OBJECTIVE:
Pick out each line of the rows below that contains the word "real", and copy those lines unchanged.

MATERIAL FOR THIS EXERCISE:
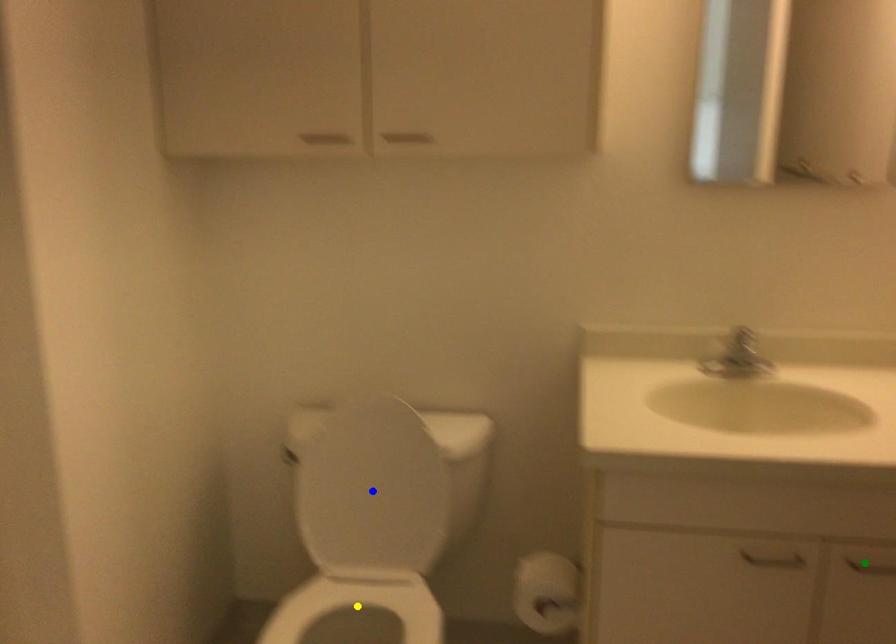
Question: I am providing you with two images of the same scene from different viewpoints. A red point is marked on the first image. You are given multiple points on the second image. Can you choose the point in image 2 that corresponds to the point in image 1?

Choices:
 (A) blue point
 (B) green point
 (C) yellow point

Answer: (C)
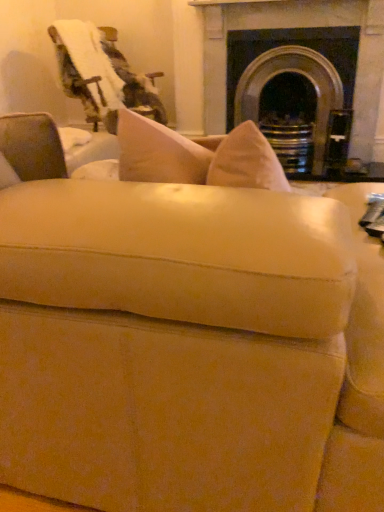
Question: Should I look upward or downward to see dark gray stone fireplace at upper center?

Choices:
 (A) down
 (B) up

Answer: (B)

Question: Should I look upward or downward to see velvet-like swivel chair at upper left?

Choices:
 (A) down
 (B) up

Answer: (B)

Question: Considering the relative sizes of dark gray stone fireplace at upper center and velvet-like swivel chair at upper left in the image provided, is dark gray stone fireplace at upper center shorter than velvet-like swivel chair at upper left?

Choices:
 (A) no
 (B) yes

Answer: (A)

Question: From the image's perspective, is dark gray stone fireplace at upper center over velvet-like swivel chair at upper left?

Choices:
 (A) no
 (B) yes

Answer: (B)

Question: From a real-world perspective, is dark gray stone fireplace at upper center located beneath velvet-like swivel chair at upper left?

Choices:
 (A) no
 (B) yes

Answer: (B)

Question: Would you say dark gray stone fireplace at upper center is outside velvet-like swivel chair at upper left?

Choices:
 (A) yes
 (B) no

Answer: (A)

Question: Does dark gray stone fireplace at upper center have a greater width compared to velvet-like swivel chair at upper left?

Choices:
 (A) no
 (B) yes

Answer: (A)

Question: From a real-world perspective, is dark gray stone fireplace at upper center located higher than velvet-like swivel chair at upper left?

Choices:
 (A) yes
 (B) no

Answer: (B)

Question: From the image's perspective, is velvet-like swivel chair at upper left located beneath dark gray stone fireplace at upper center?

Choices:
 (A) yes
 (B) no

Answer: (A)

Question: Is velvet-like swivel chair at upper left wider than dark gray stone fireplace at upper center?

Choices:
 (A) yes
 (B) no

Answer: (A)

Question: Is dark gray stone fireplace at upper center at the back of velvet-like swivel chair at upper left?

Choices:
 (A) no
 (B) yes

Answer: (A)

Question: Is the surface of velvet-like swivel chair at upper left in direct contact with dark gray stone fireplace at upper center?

FULL ANSWER:
Question: From a real-world perspective, is dark gray stone fireplace at upper center located beneath velvet-like swivel chair at upper left?
Question: From a real-world perspective, is dark gray stone fireplace at upper center located higher than velvet-like swivel chair at upper left?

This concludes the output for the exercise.